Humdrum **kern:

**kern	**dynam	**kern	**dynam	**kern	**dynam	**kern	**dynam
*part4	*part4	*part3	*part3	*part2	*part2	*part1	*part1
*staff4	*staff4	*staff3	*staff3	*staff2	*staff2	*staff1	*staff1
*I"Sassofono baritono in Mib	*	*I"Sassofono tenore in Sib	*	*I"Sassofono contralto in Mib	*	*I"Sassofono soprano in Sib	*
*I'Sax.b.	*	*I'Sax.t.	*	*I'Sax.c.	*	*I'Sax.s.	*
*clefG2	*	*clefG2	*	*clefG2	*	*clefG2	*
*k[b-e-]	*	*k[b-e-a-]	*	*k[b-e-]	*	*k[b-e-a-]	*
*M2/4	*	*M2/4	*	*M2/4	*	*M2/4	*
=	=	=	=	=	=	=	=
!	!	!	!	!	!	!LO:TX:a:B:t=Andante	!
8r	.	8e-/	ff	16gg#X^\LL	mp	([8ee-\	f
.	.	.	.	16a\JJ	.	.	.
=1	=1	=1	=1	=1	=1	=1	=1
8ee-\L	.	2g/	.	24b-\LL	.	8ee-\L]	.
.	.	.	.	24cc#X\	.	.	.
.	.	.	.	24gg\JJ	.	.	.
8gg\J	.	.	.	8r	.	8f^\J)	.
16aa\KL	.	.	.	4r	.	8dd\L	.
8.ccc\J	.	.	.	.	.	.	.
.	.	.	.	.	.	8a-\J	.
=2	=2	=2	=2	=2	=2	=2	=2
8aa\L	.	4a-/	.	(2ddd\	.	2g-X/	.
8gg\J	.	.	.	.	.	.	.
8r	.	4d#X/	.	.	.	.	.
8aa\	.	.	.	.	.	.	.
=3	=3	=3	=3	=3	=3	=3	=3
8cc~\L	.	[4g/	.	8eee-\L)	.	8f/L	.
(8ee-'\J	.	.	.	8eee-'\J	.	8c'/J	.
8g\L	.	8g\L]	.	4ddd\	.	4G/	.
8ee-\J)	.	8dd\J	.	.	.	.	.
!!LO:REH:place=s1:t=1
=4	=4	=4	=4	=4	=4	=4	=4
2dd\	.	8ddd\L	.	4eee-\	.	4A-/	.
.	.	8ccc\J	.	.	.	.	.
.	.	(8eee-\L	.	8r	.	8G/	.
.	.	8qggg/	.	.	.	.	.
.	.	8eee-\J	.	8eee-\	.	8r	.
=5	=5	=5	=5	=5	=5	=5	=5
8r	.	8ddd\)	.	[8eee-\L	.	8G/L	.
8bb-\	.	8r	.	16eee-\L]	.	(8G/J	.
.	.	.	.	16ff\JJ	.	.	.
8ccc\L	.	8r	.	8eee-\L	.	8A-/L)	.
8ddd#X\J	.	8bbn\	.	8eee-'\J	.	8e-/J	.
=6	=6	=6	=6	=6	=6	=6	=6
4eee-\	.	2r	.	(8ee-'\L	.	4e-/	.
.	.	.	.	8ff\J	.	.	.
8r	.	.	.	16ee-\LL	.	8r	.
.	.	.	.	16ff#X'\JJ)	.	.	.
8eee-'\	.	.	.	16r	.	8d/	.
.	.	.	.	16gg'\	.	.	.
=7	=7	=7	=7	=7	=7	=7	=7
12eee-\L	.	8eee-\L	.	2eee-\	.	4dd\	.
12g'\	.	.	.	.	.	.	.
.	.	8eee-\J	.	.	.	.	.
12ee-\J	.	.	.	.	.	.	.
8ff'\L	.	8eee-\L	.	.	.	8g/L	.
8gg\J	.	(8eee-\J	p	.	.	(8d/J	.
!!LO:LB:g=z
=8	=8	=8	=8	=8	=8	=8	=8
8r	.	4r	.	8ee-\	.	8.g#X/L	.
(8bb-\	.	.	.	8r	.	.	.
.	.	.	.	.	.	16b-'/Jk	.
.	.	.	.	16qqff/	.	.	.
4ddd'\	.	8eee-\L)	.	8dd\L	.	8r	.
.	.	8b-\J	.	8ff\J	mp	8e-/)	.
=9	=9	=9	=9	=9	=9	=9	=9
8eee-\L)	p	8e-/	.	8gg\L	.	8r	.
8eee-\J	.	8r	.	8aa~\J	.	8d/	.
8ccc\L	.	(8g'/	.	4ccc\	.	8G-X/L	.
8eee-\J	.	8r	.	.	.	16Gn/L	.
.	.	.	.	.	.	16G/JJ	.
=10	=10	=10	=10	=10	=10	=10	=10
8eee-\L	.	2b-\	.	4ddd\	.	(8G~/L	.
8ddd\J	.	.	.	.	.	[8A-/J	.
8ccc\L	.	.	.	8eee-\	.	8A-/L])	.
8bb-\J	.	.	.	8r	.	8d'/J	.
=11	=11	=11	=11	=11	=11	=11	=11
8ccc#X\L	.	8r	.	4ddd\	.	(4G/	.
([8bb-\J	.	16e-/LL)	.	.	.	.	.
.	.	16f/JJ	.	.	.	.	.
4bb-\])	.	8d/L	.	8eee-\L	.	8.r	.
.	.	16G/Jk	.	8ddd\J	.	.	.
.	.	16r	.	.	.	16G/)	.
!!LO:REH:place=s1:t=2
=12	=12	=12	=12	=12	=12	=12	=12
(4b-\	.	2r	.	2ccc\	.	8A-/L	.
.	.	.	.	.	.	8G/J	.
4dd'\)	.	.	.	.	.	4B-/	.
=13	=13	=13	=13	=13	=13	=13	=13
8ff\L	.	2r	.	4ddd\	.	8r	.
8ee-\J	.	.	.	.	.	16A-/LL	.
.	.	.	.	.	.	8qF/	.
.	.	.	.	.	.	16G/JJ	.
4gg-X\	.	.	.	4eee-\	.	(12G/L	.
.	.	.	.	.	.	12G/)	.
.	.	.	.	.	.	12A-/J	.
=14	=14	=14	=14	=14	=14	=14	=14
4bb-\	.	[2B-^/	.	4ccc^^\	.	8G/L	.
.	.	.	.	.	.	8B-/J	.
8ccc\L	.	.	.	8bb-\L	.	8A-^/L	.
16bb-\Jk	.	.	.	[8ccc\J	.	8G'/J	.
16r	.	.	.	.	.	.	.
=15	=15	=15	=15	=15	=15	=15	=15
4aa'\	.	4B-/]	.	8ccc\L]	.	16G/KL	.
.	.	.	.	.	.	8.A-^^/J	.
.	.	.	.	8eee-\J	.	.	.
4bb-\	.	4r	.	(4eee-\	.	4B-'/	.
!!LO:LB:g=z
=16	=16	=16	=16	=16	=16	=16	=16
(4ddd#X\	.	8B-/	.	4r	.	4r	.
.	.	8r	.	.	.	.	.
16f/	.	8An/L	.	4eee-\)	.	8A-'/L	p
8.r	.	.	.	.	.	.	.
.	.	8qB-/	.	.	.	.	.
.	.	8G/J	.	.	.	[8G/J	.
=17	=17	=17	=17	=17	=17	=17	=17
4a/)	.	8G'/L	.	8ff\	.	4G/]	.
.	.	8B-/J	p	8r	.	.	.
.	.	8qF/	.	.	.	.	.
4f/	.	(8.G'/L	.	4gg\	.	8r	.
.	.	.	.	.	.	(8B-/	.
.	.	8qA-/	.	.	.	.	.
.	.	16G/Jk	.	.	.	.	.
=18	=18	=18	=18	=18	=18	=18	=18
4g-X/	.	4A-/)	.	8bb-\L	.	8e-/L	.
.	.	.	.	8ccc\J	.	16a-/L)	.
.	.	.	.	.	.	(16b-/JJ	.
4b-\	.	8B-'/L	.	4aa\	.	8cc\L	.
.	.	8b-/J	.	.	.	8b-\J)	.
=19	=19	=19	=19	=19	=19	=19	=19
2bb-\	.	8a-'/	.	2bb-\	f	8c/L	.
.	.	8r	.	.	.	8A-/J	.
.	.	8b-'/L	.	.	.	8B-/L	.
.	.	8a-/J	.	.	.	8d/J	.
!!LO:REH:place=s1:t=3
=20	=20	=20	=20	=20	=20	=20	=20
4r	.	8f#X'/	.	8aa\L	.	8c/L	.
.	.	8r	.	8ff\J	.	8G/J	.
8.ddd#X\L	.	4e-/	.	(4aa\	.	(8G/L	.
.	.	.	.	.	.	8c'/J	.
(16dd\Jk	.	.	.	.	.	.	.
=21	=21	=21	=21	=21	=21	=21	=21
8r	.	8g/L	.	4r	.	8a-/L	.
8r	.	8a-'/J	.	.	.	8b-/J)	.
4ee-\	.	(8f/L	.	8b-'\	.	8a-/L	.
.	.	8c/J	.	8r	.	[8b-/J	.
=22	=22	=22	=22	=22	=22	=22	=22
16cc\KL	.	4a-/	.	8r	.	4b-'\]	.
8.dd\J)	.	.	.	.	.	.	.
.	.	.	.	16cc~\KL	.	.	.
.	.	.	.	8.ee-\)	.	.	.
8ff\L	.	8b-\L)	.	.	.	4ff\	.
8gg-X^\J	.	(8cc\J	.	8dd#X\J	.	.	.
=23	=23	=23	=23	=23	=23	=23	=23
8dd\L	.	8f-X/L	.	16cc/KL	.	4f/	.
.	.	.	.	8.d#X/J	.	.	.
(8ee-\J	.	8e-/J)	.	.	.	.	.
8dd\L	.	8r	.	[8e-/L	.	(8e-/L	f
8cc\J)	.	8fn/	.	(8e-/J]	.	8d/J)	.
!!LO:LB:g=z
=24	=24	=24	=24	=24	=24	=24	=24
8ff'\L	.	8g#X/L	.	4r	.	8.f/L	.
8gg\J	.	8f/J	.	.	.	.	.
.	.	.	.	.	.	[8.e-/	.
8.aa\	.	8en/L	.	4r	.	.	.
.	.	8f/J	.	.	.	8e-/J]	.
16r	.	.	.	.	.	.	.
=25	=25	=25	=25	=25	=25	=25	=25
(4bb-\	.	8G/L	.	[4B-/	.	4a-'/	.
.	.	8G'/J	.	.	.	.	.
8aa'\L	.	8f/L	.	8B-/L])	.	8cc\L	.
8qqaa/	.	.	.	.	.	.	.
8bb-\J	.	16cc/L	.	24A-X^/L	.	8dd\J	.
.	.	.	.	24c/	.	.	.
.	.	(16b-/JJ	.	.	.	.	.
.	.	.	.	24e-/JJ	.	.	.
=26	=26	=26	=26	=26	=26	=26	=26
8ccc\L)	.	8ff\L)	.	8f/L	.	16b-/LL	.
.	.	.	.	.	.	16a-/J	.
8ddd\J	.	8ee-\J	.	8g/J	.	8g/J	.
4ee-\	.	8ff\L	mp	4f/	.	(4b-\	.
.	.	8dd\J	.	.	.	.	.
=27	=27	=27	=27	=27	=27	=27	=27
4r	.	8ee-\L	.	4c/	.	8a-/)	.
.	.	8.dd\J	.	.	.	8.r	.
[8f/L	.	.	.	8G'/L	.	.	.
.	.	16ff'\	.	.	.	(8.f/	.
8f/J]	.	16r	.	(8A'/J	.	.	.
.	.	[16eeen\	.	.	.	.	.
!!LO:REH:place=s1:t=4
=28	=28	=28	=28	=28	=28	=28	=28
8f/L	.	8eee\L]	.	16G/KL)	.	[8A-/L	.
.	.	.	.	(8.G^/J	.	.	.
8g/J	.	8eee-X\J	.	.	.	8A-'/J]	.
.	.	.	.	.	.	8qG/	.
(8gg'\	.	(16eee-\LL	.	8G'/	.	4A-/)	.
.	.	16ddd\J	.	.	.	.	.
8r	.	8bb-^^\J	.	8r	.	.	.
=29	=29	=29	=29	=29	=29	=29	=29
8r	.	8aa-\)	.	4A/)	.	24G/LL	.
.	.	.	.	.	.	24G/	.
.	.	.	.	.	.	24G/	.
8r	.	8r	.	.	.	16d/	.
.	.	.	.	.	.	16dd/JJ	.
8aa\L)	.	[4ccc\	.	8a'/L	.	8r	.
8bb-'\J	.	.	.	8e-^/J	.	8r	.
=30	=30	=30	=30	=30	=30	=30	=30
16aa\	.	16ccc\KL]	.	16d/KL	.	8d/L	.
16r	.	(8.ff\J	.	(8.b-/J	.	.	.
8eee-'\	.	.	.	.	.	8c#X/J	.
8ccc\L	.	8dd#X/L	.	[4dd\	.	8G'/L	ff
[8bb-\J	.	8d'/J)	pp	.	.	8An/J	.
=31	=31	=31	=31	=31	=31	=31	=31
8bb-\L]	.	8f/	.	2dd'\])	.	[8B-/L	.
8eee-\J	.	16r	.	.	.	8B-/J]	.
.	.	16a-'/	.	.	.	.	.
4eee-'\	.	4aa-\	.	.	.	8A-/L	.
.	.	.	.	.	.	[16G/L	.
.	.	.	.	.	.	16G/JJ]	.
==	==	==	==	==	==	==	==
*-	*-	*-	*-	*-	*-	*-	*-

++++++++

From the listing above, pull out each line that contains the string "kern", treating uppercase and lowercase letters as different.

Humdrum **kern:
**kern	**dynam	**kern	**dynam	**kern	**dynam	**kern	**dynam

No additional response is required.